As written and without pictures, set down the lines from the one that contains "brown car: 6 -> 4" through the end of the data.
[[ RECORDS FOR THIS TASK, beginning ]]
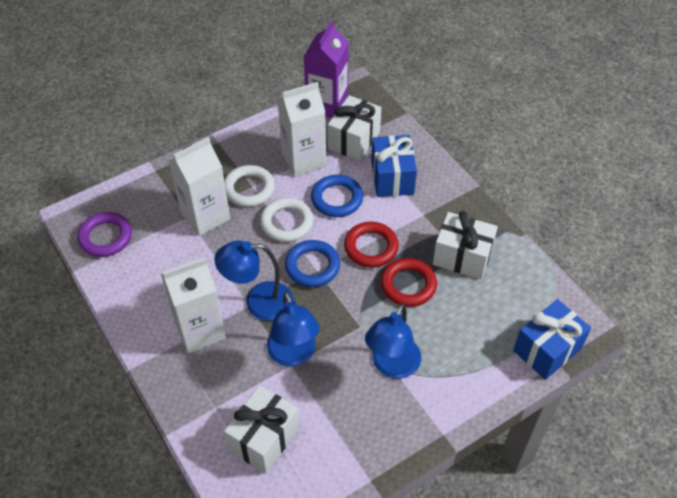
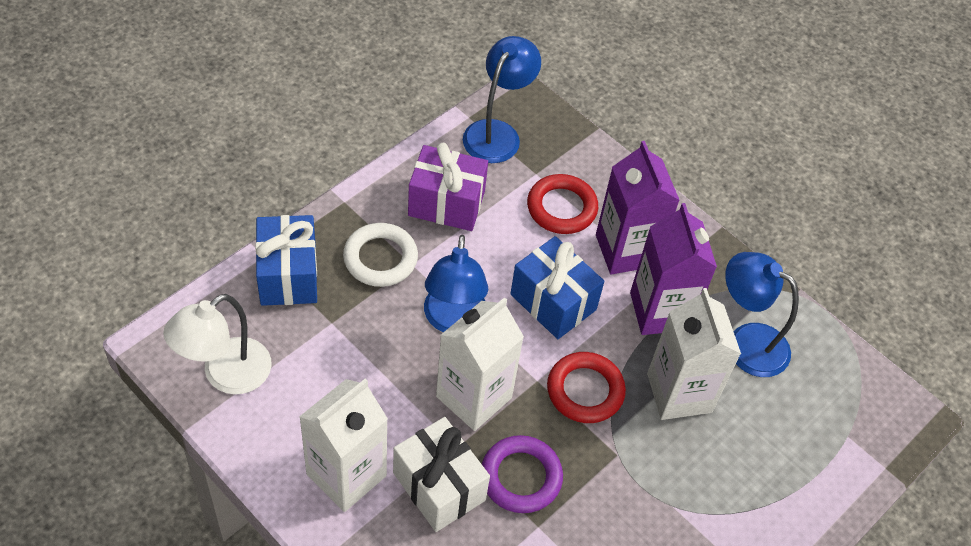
blue ring: 2 -> 0
purple carton: 1 -> 2
purple gift: 0 -> 1
white gift: 3 -> 1
white lamp: 0 -> 1
white ring: 2 -> 1

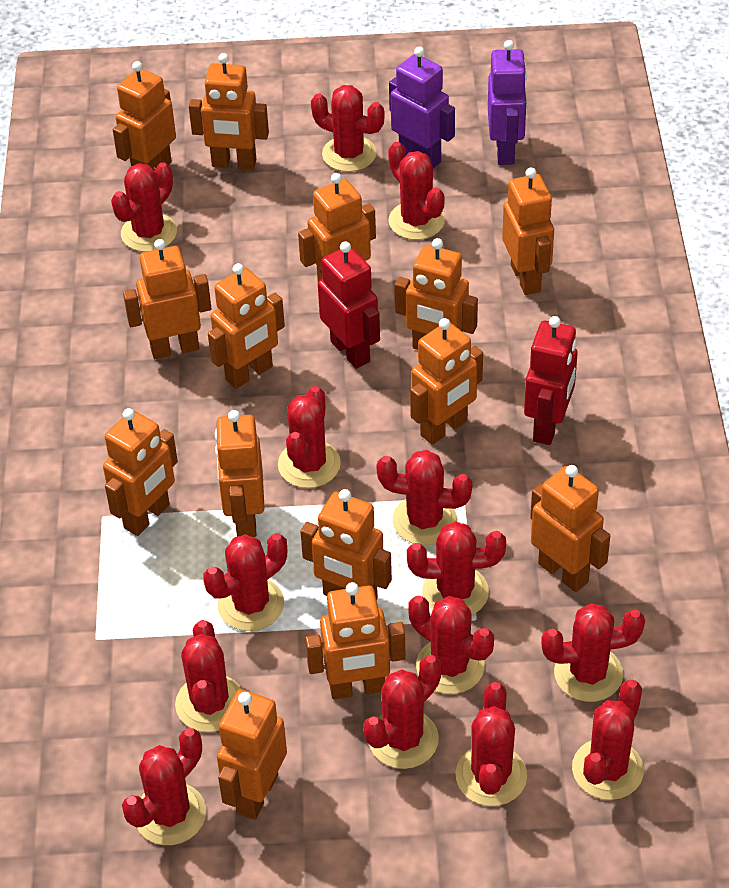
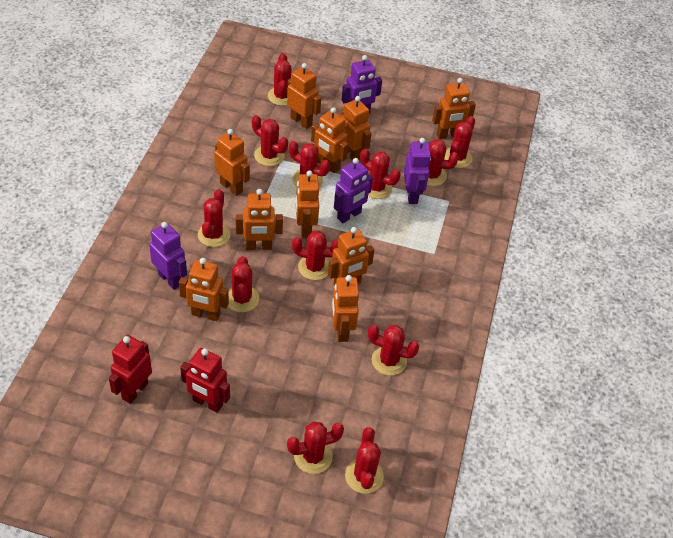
orange robot: 14 -> 10
purple robot: 2 -> 4
red cactus: 14 -> 12

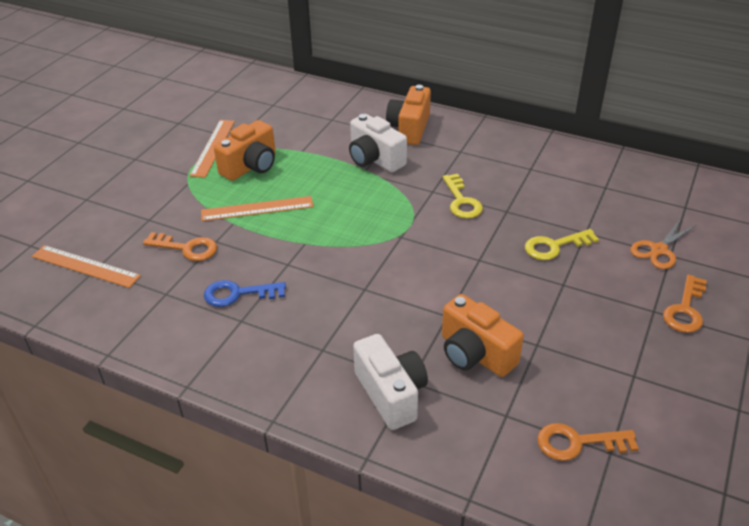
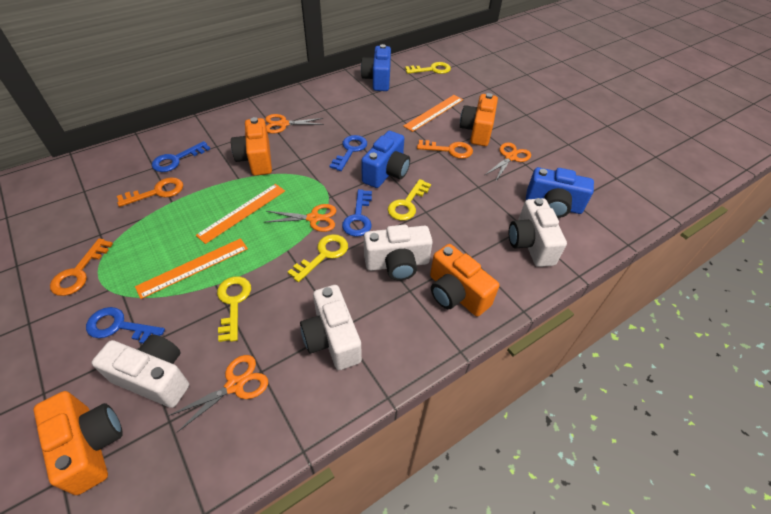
blue camera: 0 -> 3
blue key: 1 -> 4
orange camera: 3 -> 4
orange scissors: 1 -> 4
white camera: 2 -> 4
yellow key: 2 -> 4

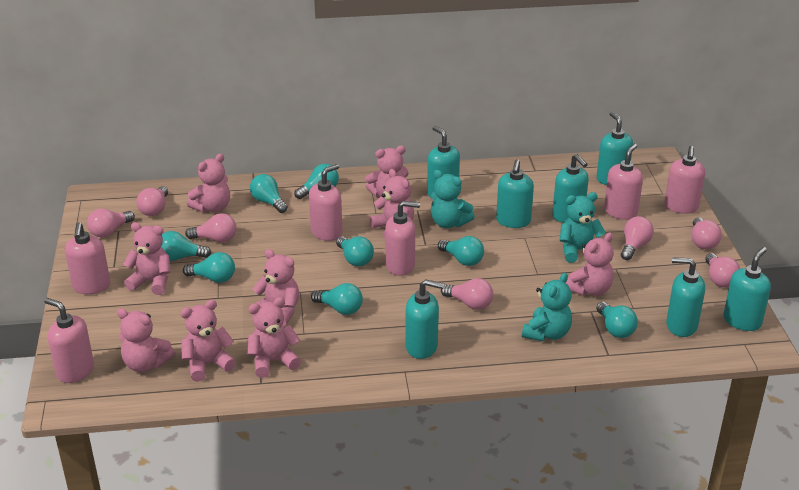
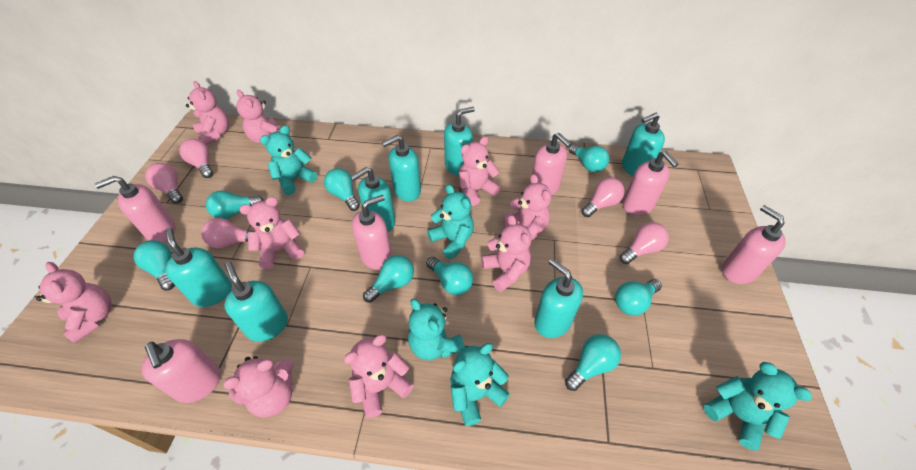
pink light bulb: 7 -> 5
turquoise teddy bear: 3 -> 5

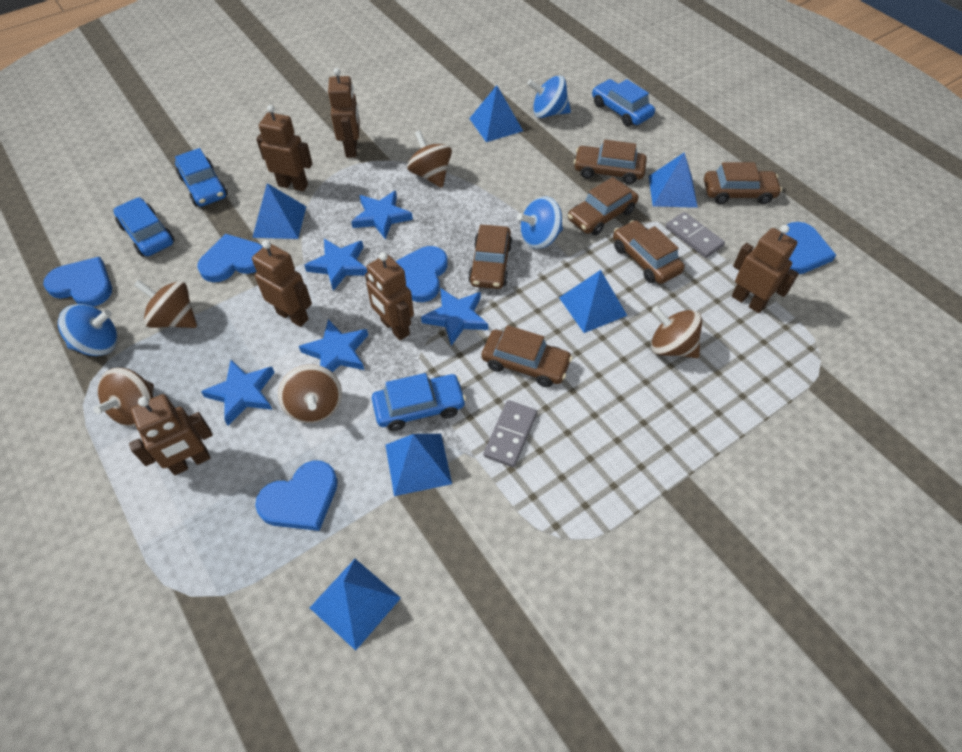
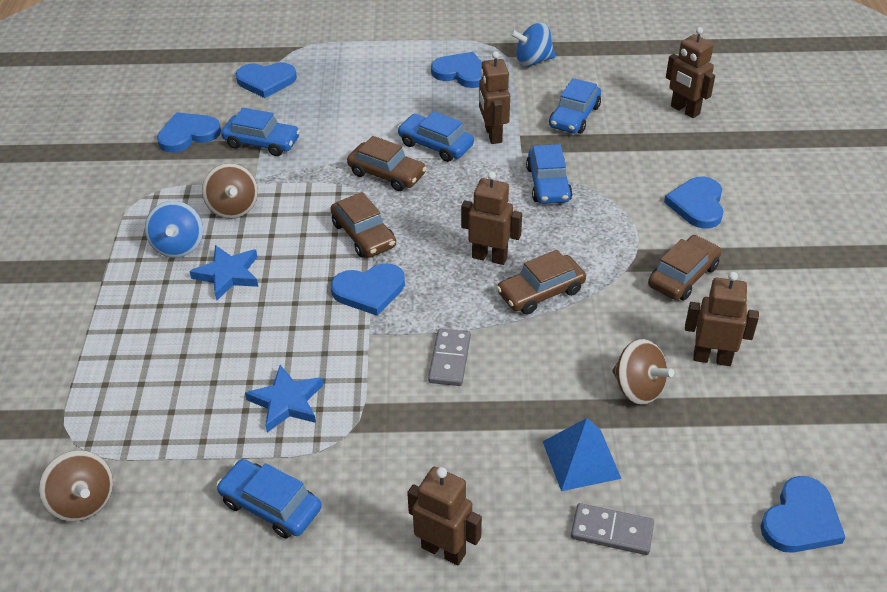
blue car: 4 -> 5
blue heart: 5 -> 6
blue pyramid: 6 -> 1
blue spinning top: 3 -> 2
blue star: 5 -> 2
brown car: 6 -> 4
brown robot: 6 -> 5
brown spinning top: 5 -> 3

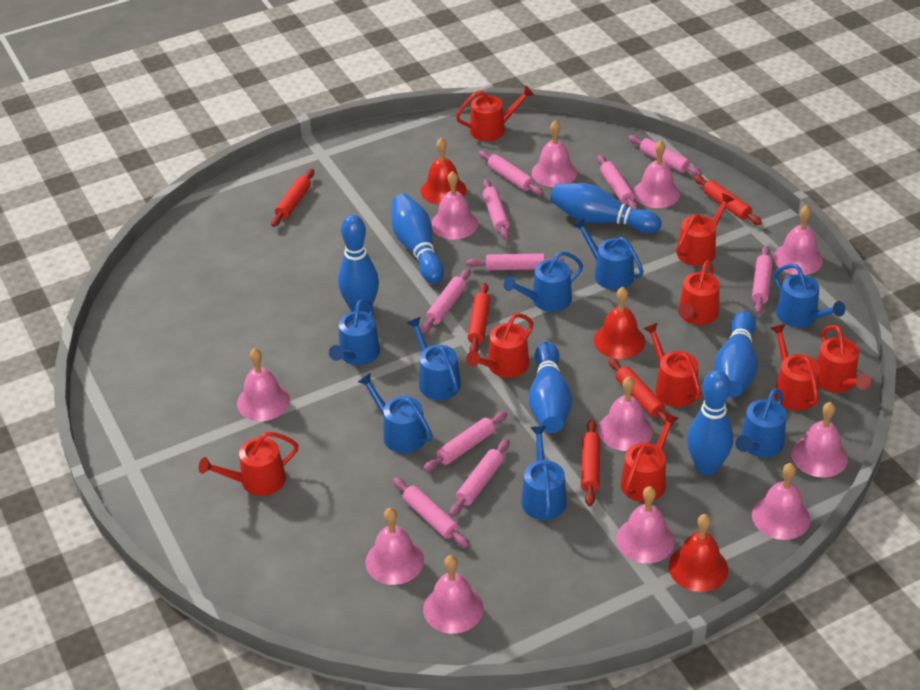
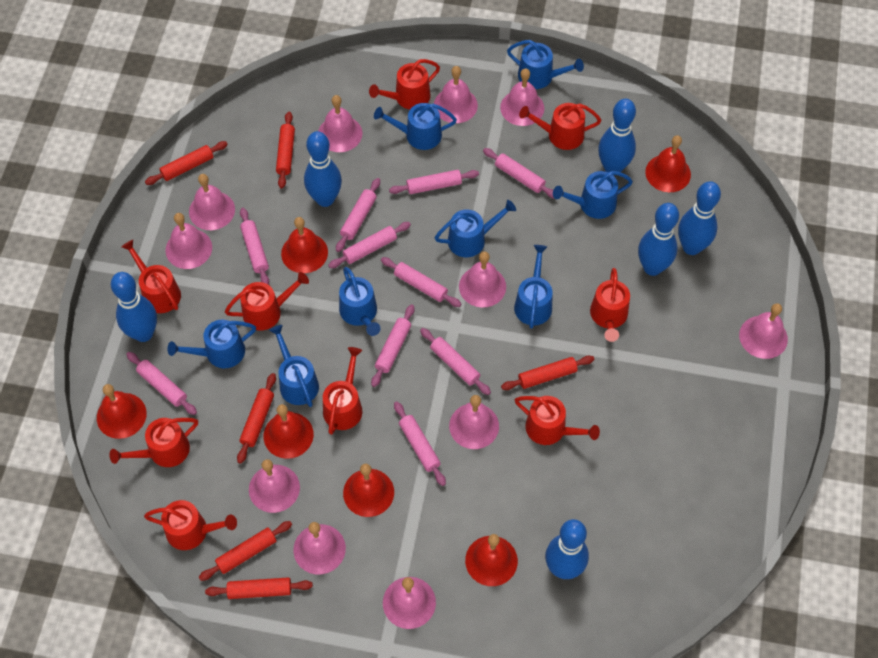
red bell: 3 -> 6
red rolling pin: 5 -> 6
[[ RECORDS FOR THIS TASK, end ]]
**SOLUTION FOR THIS EXERCISE:**
brown car: 6 -> 4
brown robot: 6 -> 5
brown spinning top: 5 -> 3

red bell: 3 -> 6
red rolling pin: 5 -> 6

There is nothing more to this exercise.